- **What the task requires**
Pull every line holding the word "purple" from the data below and copy it.

- **Recorded data**

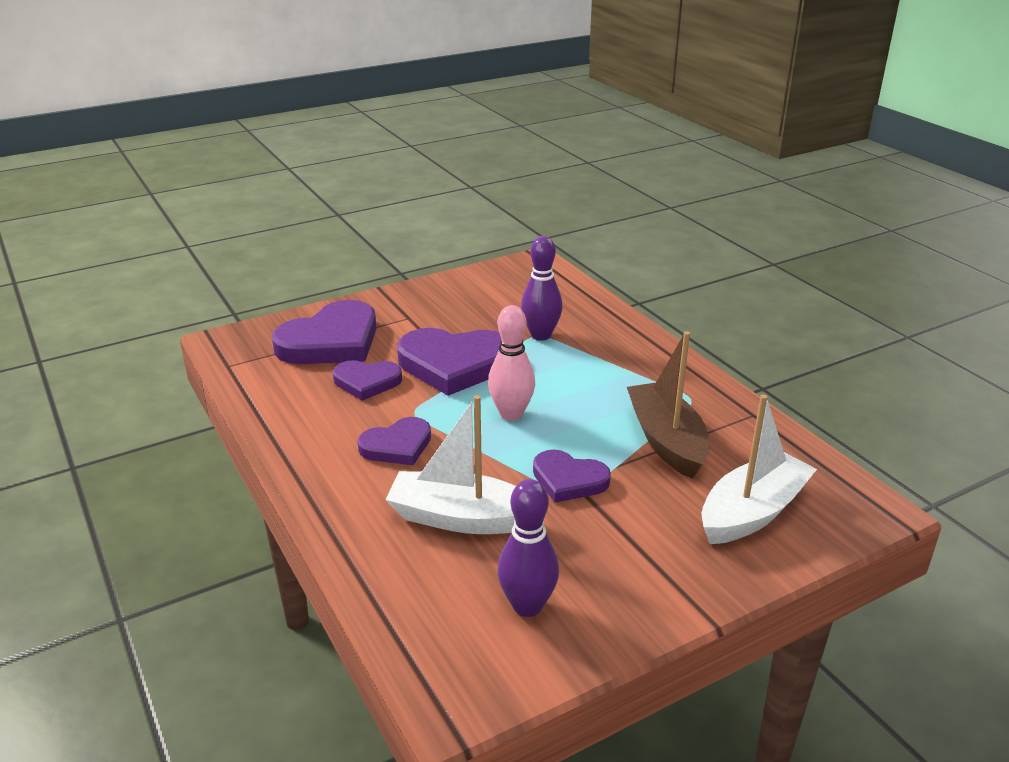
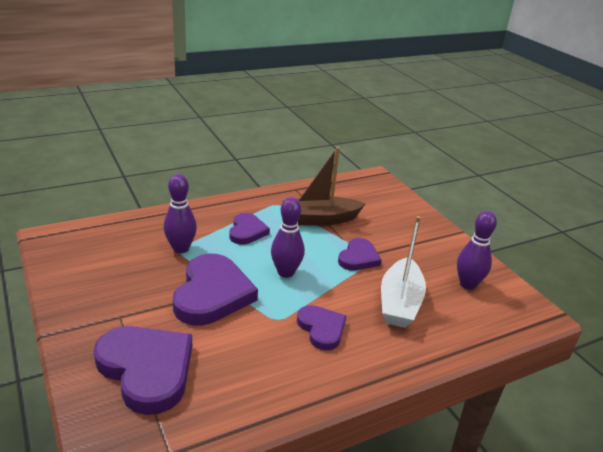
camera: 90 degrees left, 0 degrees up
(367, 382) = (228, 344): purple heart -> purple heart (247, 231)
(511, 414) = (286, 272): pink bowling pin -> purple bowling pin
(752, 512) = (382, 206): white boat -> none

- **Problem solution**
(367, 382) = (228, 344): purple heart -> purple heart (247, 231)
(511, 414) = (286, 272): pink bowling pin -> purple bowling pin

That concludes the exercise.